▼
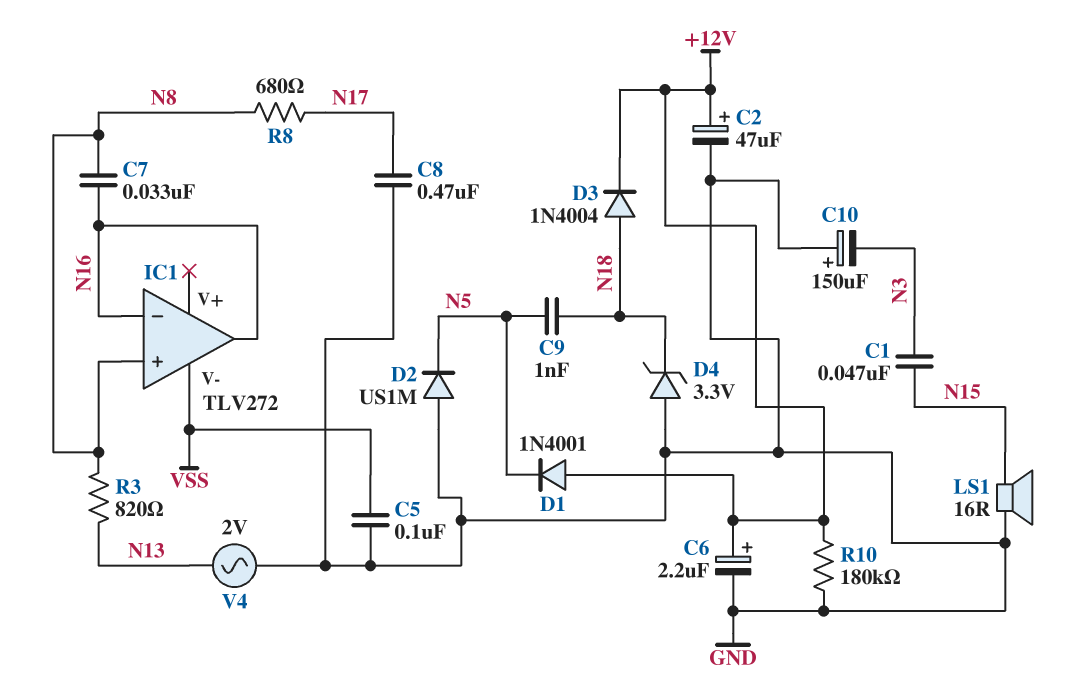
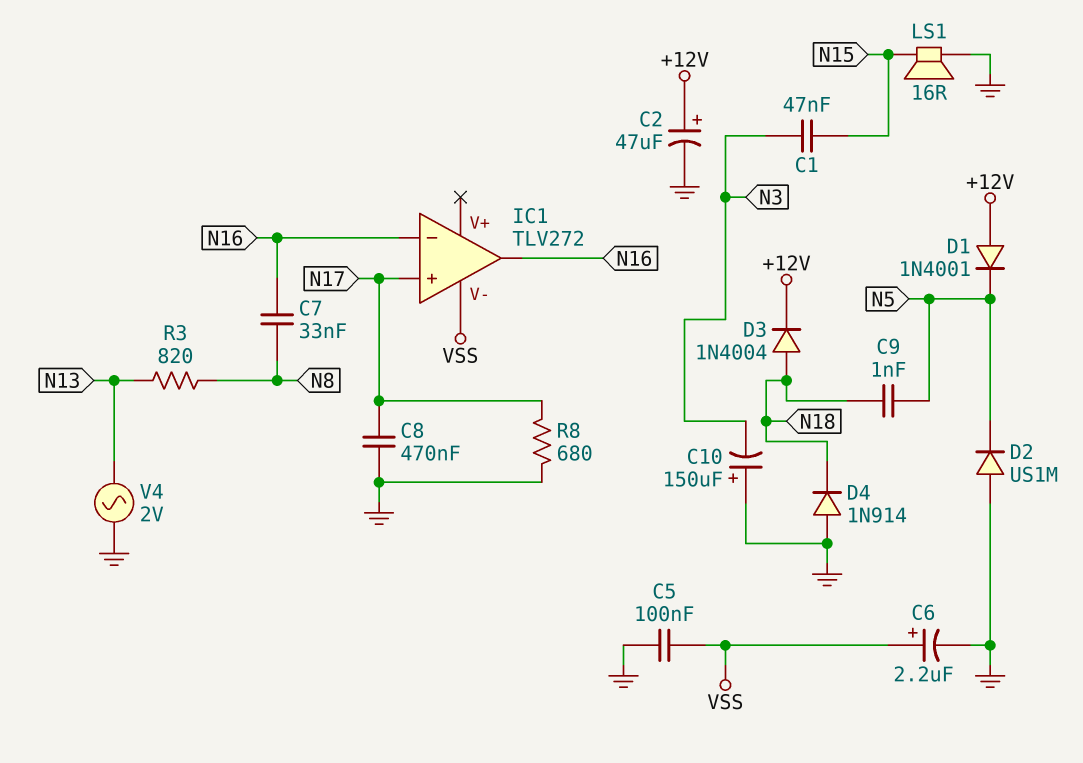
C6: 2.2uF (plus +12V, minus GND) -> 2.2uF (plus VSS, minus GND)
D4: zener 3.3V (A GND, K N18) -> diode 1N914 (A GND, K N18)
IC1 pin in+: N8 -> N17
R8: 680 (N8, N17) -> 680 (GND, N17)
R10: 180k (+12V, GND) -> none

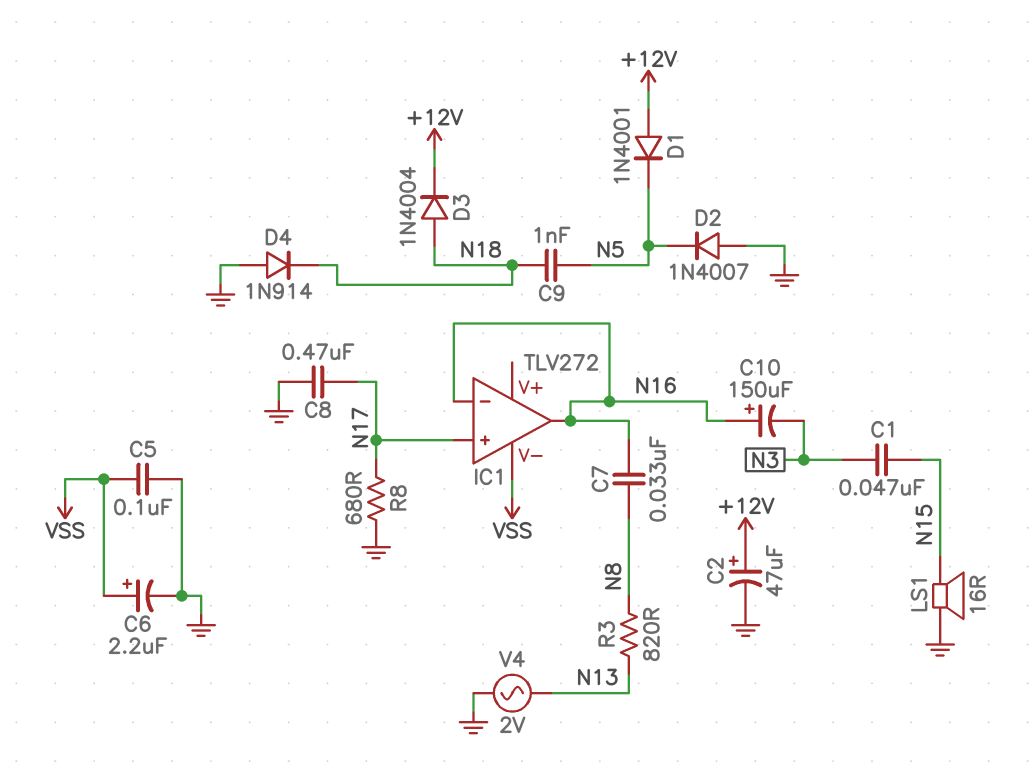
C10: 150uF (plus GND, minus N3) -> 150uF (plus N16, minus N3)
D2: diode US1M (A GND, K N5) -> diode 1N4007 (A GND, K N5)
▲
▼
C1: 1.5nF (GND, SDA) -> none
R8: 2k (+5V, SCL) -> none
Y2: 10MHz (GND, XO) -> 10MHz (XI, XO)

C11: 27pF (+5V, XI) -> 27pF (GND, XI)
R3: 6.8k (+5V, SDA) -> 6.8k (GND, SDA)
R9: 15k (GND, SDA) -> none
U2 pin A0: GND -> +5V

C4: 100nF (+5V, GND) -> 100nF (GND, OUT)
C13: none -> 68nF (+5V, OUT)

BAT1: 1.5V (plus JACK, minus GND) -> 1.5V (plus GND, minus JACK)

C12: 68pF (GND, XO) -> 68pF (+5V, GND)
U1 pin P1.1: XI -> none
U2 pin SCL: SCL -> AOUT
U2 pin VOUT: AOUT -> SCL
▲
▼
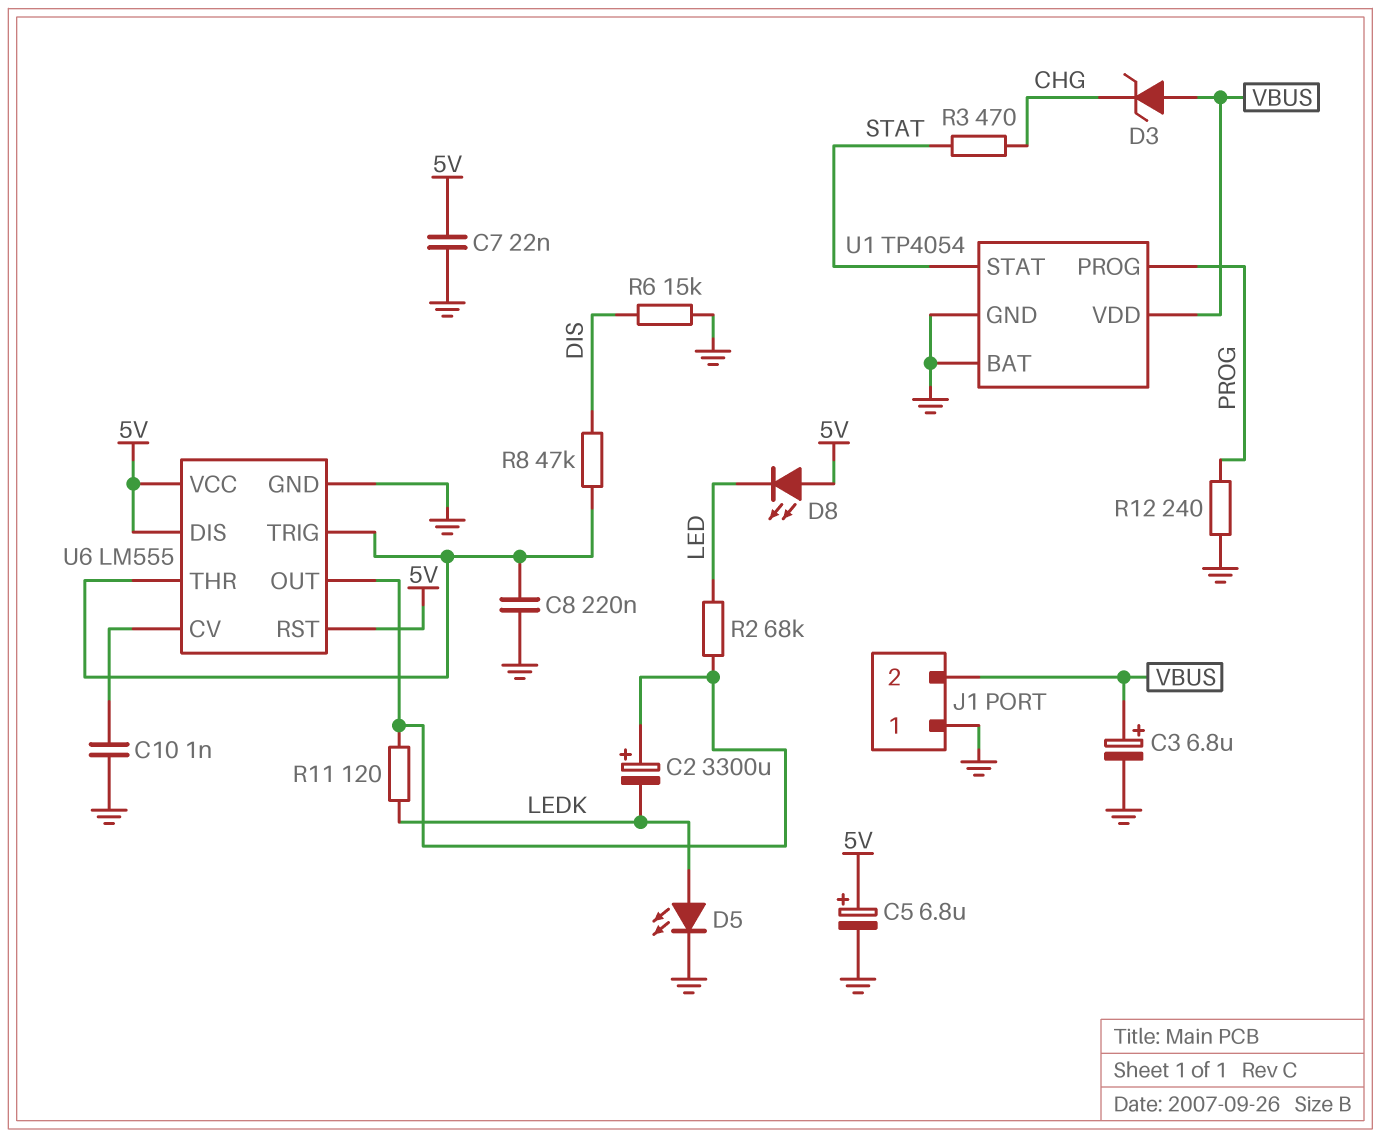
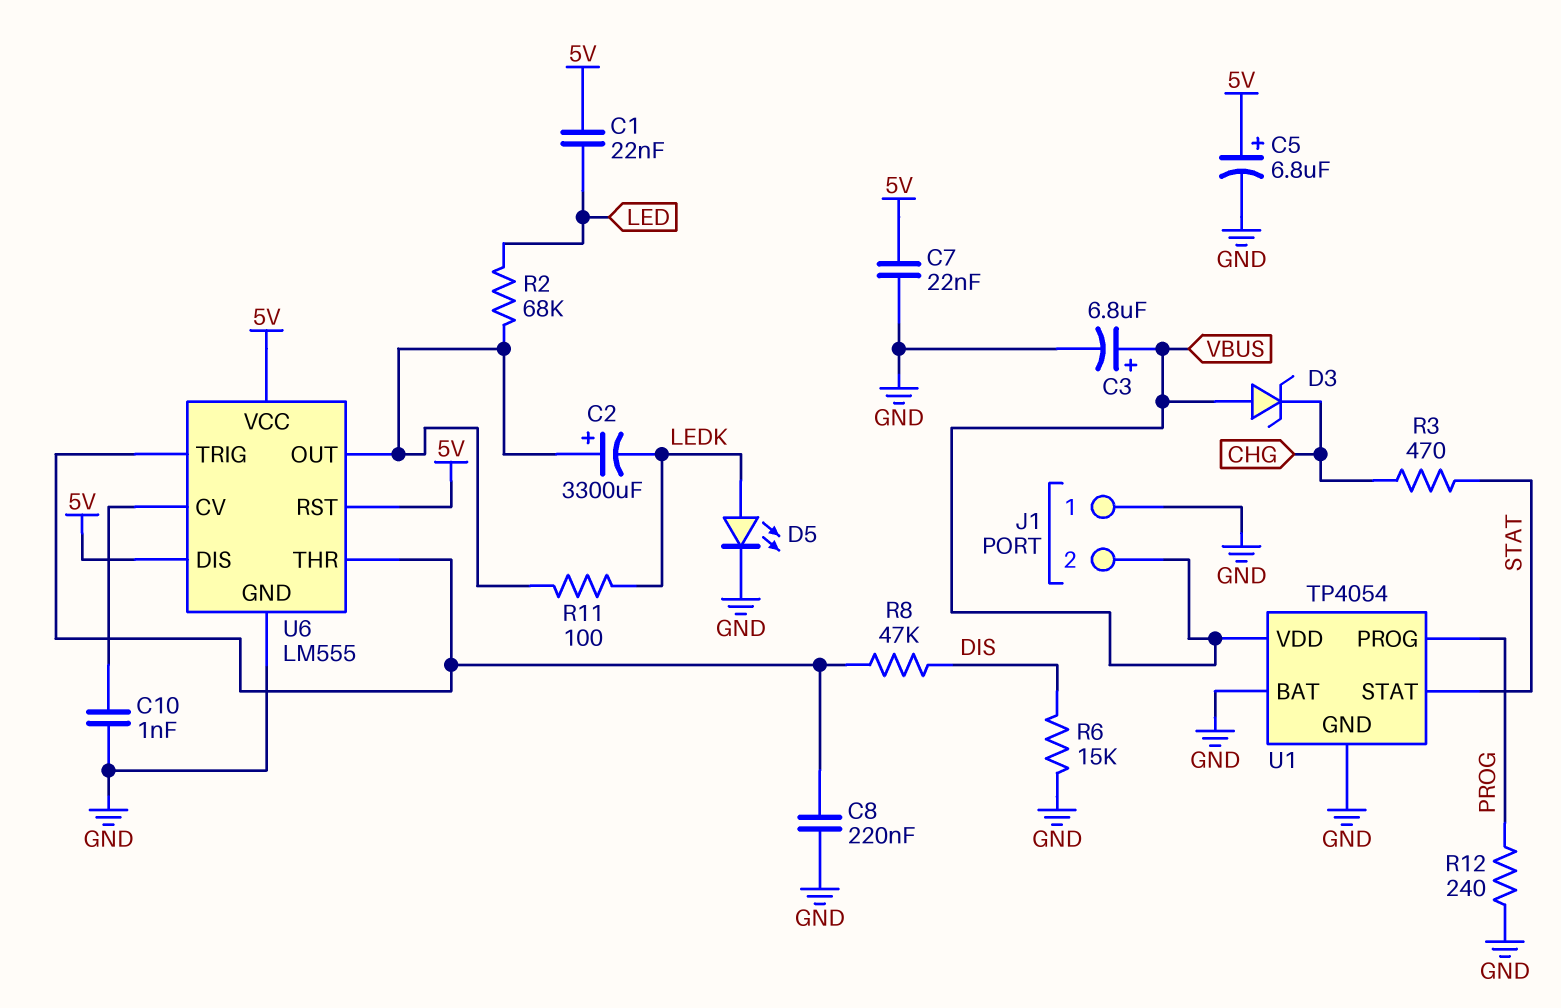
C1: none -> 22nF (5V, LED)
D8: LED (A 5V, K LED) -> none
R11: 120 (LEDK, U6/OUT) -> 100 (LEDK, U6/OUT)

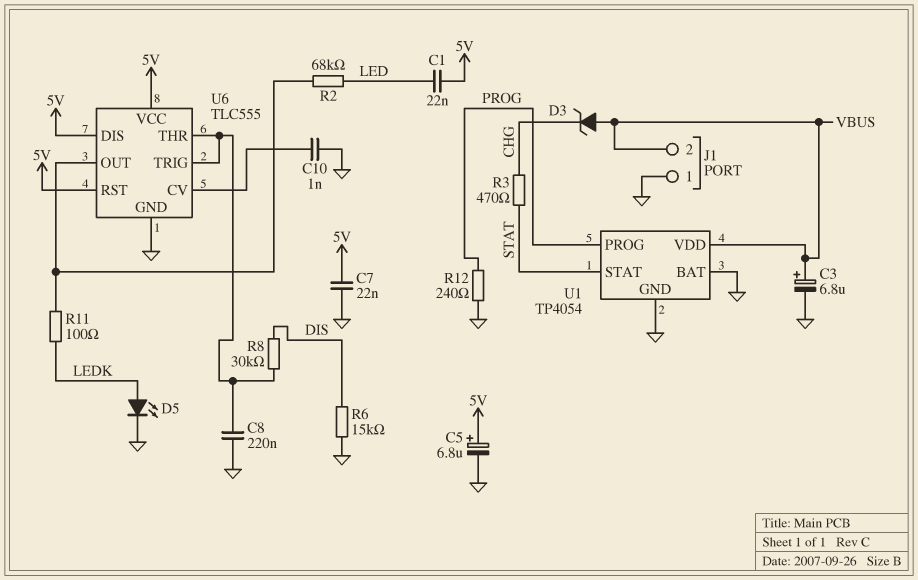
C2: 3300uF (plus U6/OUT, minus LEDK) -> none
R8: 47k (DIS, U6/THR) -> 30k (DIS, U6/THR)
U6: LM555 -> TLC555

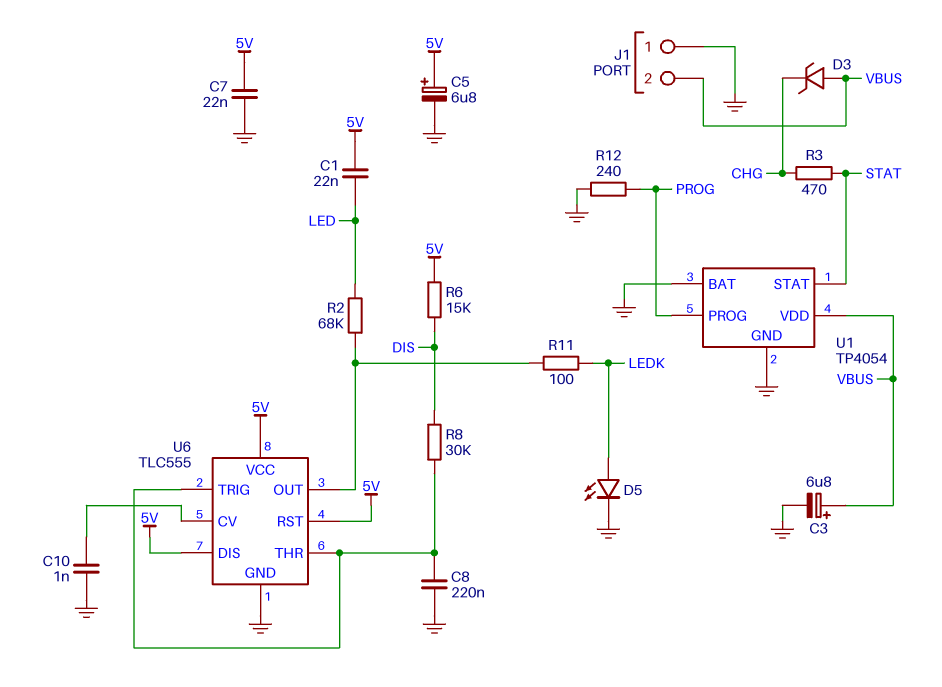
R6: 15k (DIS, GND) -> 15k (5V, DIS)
▲
DIRECTIONS FOR THIS TASK =>
The answer is the run of lines above from the line containing "C4: 100nF (+5V, GND) -> 100nF (GND, OUT)" through the line containing "U2 pin VOUT: AOUT -> SCL", copied exactly and alone.

REPLY TO THE TASK =>
C4: 100nF (+5V, GND) -> 100nF (GND, OUT)
C13: none -> 68nF (+5V, OUT)

BAT1: 1.5V (plus JACK, minus GND) -> 1.5V (plus GND, minus JACK)

C12: 68pF (GND, XO) -> 68pF (+5V, GND)
U1 pin P1.1: XI -> none
U2 pin SCL: SCL -> AOUT
U2 pin VOUT: AOUT -> SCL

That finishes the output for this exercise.